### INSTRUCTIONS FOR THE TASK
Reproduce verbatim the rows below, starting with the line that contains "The height and width of the screenshot is (1233, 952)." and continuing through the line that contains "The height and width of the page is (1796, 1270).", with both of those lines included.
─── PROVIDED INFORMATION
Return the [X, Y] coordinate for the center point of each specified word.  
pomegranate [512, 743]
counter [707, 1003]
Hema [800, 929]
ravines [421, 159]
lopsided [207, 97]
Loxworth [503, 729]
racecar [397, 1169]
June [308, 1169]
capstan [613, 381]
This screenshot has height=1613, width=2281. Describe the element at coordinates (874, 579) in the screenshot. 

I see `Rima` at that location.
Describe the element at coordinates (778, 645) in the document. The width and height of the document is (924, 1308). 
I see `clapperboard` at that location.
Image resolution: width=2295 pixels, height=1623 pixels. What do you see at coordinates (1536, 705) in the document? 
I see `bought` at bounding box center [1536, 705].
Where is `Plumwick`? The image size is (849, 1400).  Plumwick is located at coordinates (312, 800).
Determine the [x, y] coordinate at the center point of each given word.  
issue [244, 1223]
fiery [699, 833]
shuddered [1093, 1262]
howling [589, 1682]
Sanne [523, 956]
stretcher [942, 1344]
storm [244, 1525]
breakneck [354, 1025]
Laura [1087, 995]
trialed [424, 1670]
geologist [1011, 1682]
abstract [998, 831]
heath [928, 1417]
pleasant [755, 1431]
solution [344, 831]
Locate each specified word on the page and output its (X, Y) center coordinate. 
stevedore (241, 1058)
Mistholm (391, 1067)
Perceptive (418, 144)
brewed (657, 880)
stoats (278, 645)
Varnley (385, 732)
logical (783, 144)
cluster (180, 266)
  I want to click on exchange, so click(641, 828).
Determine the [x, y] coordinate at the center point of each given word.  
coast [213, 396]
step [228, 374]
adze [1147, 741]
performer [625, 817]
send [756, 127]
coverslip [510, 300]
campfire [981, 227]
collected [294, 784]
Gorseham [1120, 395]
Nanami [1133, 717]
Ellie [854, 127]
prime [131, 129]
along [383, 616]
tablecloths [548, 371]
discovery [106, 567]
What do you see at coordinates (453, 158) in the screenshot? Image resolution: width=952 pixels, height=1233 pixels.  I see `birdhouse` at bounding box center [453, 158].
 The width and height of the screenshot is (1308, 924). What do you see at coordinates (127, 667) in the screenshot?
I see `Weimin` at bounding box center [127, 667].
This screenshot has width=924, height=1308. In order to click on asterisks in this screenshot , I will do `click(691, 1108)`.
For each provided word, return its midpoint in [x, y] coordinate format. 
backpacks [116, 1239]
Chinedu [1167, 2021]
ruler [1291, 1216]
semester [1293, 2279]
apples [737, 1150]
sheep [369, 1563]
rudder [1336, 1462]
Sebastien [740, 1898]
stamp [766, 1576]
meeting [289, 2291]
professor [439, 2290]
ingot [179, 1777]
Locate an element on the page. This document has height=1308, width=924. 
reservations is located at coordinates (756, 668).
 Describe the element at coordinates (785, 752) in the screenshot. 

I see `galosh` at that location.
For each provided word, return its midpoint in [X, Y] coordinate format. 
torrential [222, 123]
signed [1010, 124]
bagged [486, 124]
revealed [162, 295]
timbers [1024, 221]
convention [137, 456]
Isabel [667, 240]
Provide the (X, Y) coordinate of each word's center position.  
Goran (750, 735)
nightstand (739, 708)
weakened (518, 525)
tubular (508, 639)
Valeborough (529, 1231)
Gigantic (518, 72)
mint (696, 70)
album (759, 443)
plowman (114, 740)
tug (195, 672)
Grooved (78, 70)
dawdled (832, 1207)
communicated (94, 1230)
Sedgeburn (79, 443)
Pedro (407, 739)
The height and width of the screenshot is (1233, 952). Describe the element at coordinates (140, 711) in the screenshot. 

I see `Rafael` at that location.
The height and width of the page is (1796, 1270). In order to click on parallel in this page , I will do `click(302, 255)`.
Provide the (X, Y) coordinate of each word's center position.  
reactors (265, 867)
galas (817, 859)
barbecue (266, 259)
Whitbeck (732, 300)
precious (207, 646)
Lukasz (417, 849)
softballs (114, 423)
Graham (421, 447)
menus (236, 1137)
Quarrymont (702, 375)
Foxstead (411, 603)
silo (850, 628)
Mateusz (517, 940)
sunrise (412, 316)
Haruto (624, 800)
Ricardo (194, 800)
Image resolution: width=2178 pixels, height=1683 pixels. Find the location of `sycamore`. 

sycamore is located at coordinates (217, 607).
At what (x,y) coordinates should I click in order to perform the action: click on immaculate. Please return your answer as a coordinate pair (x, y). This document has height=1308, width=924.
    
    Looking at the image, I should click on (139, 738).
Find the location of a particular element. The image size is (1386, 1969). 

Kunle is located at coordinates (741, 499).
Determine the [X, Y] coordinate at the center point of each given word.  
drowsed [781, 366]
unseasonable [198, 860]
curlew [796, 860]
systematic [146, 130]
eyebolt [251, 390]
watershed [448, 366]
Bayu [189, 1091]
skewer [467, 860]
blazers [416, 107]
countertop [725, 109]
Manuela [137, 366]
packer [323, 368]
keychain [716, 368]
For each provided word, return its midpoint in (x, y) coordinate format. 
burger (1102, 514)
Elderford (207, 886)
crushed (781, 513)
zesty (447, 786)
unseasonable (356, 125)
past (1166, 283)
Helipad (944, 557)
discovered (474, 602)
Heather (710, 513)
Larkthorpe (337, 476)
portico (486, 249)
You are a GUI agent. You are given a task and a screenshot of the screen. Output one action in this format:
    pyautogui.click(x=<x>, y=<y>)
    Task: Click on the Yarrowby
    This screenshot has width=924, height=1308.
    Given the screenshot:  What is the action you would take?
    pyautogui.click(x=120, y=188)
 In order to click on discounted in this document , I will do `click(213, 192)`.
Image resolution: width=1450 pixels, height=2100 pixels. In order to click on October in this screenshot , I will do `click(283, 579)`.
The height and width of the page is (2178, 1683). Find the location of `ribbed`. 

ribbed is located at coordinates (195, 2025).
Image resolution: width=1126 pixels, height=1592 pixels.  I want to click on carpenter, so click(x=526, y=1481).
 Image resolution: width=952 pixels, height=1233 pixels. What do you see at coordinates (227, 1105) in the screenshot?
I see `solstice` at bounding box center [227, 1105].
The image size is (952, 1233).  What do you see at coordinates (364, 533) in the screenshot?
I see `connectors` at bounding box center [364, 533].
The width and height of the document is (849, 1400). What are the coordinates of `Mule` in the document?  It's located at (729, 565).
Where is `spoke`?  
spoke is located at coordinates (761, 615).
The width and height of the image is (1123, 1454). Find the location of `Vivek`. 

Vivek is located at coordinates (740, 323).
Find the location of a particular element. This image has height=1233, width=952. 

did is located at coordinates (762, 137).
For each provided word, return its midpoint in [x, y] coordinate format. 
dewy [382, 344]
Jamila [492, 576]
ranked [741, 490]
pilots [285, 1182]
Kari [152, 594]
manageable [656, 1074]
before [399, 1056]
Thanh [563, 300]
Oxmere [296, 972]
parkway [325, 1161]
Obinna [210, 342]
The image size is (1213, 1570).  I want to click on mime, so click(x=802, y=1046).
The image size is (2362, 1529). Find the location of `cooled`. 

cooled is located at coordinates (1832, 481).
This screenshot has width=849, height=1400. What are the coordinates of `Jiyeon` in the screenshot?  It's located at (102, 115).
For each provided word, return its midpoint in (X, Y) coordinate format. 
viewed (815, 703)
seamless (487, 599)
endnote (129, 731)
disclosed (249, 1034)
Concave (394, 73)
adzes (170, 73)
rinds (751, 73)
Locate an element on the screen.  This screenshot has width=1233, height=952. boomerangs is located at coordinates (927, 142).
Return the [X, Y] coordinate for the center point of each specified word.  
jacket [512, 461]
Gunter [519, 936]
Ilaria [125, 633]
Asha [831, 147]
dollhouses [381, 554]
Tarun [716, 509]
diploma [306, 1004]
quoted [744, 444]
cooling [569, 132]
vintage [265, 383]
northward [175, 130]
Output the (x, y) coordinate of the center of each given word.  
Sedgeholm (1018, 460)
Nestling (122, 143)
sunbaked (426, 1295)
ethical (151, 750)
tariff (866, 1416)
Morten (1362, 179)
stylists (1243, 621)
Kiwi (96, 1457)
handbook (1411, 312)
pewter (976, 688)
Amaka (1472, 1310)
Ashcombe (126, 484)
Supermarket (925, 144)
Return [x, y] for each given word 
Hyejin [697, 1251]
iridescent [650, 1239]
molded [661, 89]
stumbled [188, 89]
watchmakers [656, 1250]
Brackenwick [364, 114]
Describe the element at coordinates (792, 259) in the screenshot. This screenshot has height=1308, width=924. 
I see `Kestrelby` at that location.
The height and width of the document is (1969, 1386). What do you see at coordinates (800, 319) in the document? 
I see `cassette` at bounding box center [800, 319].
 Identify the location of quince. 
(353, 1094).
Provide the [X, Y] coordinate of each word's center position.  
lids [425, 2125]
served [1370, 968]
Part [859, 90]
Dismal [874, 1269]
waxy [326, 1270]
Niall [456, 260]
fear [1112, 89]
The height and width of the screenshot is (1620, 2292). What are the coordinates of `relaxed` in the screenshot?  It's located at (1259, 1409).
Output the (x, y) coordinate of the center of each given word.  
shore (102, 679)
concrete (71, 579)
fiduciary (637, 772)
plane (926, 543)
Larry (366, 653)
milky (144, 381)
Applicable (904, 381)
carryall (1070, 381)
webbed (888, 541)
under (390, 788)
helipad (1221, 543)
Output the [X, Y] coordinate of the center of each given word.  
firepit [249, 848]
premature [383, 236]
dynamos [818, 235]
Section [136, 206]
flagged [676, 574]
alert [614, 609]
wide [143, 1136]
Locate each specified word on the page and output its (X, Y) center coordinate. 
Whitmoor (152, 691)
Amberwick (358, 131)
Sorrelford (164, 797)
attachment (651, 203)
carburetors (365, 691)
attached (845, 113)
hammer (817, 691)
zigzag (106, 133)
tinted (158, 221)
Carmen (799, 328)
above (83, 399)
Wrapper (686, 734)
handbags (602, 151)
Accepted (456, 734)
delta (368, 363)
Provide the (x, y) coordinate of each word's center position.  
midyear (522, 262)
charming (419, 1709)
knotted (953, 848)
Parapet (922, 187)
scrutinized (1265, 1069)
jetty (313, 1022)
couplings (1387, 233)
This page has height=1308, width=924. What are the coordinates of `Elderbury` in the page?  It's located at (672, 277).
──────
### SOLUTION FOR THIS PROBLEM
The height and width of the screenshot is (1233, 952). Describe the element at coordinates (140, 711) in the screenshot. 

I see `Rafael` at that location.
The height and width of the page is (1796, 1270). In order to click on parallel in this page , I will do `click(302, 255)`.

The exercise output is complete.